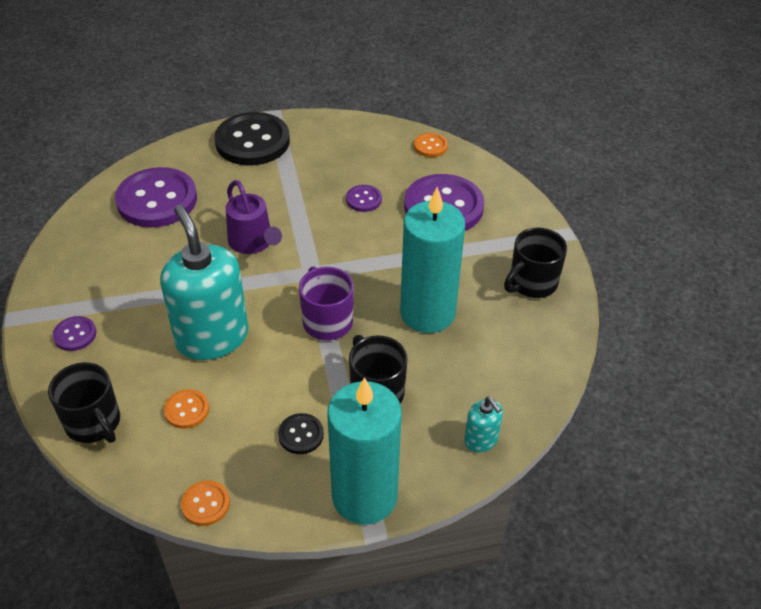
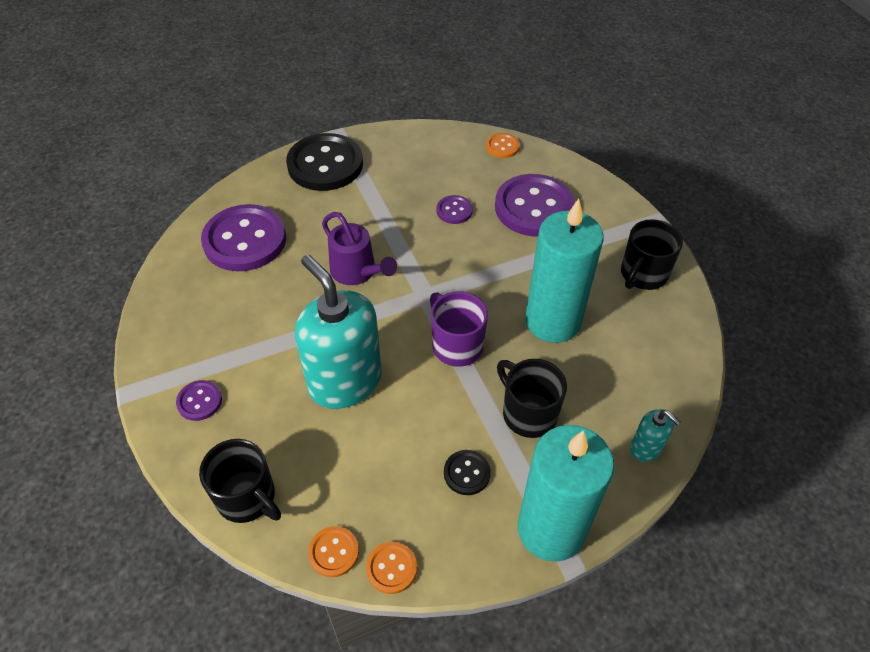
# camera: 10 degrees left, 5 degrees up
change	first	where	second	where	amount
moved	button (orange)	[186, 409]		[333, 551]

******

Apart from the pictures, every line of the data above should be given again exactly.

# camera: 10 degrees left, 5 degrees up
change	first	where	second	where	amount
moved	button (orange)	[186, 409]		[333, 551]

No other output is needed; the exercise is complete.